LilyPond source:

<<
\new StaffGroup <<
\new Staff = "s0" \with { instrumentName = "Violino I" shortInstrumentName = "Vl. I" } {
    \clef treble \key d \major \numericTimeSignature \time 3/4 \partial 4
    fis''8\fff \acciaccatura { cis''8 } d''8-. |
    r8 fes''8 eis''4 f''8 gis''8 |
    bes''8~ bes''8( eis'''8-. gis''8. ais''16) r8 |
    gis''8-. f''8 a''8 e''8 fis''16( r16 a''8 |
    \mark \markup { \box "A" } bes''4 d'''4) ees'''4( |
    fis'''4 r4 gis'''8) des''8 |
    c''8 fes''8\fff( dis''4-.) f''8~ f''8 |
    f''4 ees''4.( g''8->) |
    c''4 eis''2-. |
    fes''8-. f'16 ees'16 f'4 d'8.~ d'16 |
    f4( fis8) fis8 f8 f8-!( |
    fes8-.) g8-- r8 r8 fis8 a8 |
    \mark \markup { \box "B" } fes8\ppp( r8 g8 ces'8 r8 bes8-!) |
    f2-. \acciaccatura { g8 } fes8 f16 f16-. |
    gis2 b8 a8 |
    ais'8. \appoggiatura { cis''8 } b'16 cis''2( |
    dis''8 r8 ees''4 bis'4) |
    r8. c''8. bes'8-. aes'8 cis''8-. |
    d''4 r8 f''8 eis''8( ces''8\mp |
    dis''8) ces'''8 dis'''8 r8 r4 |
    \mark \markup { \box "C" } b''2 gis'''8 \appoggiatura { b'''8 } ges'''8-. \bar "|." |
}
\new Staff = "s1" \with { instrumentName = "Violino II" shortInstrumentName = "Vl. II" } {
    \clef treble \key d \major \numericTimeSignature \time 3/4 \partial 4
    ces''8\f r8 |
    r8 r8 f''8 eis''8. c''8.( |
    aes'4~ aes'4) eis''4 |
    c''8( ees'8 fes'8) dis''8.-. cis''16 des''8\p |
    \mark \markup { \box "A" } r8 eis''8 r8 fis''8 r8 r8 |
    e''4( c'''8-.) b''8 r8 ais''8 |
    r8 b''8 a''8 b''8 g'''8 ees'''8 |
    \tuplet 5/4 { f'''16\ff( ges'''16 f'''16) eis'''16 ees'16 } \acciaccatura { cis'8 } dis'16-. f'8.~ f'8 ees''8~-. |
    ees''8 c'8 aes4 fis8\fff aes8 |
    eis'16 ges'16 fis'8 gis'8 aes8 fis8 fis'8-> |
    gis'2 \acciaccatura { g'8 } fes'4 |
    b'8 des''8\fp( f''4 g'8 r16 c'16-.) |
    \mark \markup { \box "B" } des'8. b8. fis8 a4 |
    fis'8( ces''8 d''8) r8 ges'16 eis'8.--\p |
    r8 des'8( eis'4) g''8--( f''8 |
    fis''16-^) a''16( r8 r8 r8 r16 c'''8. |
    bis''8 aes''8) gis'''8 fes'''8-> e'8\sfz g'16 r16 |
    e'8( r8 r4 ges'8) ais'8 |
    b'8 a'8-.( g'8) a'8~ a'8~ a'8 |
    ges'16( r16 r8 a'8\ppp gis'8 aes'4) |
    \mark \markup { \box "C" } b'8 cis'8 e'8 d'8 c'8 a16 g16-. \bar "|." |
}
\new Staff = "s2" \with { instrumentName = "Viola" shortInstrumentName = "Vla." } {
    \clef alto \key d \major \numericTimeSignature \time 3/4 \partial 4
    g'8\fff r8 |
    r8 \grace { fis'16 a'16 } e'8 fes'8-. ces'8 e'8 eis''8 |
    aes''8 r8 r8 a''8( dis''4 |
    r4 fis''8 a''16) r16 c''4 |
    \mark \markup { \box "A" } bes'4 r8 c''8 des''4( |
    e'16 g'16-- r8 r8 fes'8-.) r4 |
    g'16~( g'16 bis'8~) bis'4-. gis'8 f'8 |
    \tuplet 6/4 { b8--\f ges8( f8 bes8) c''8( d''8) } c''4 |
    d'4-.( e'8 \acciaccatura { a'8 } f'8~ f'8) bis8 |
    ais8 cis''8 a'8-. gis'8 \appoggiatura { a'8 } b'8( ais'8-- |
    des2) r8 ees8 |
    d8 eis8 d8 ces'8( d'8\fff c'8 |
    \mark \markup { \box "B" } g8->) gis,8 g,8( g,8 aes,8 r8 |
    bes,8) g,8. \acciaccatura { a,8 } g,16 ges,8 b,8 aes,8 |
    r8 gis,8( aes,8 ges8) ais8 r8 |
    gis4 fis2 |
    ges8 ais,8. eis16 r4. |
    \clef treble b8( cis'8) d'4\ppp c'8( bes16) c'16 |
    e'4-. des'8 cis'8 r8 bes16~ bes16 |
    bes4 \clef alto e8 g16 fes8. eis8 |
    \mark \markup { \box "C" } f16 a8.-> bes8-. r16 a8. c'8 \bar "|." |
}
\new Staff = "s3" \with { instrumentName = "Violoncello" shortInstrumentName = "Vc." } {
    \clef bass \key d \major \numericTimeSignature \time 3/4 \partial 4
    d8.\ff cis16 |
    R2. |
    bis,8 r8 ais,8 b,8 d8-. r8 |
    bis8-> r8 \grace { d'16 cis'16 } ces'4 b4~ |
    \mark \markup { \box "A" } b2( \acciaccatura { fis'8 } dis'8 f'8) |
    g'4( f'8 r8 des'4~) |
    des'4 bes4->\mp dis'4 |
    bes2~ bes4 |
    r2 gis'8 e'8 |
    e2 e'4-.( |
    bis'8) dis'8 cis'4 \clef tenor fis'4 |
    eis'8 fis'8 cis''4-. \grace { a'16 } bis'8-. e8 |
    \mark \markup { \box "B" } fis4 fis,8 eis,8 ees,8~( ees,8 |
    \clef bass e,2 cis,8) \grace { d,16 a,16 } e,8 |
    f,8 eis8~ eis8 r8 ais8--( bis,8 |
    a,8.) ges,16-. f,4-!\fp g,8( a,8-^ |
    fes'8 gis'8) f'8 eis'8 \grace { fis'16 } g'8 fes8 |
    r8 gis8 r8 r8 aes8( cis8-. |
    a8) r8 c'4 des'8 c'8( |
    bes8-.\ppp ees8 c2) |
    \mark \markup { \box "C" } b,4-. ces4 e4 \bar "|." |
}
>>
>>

--*--

Exercise directions:
Return every line of the rows above that contains the string "numericTimeSignature". Letter case must match.

Task output:
    \clef treble \key d \major \numericTimeSignature \time 3/4 \partial 4
    \clef treble \key d \major \numericTimeSignature \time 3/4 \partial 4
    \clef alto \key d \major \numericTimeSignature \time 3/4 \partial 4
    \clef bass \key d \major \numericTimeSignature \time 3/4 \partial 4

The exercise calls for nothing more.